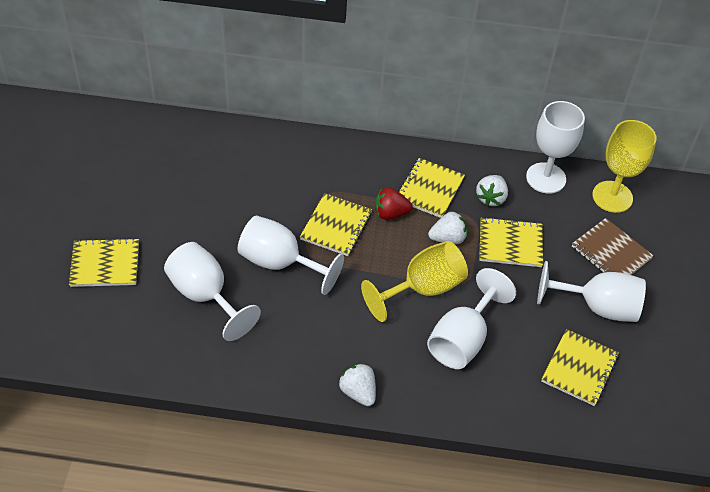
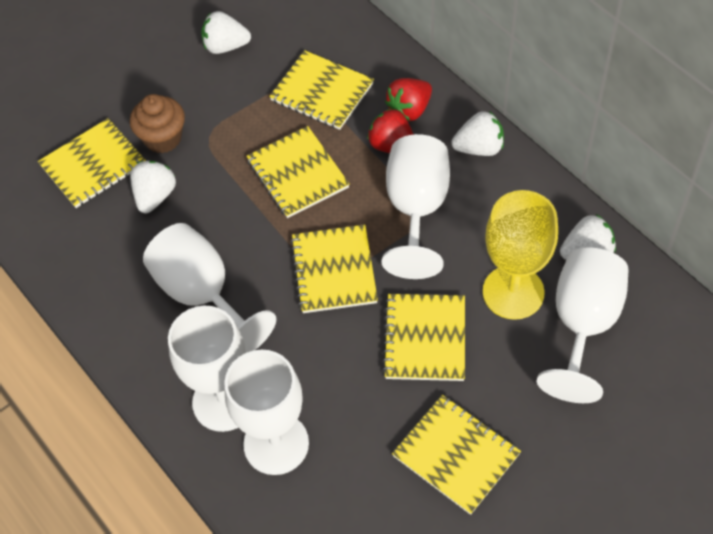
brown cupcake: 0 -> 1
brown notebook: 1 -> 0
red strawberry: 1 -> 2
white strawberry: 3 -> 4
yellow goblet: 2 -> 1
yellow notebook: 5 -> 6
---------------
» Task goal: Transcribe the listing exactly; skip the pictures.

» Exercise response:
brown cupcake: 0 -> 1
brown notebook: 1 -> 0
red strawberry: 1 -> 2
white strawberry: 3 -> 4
yellow goblet: 2 -> 1
yellow notebook: 5 -> 6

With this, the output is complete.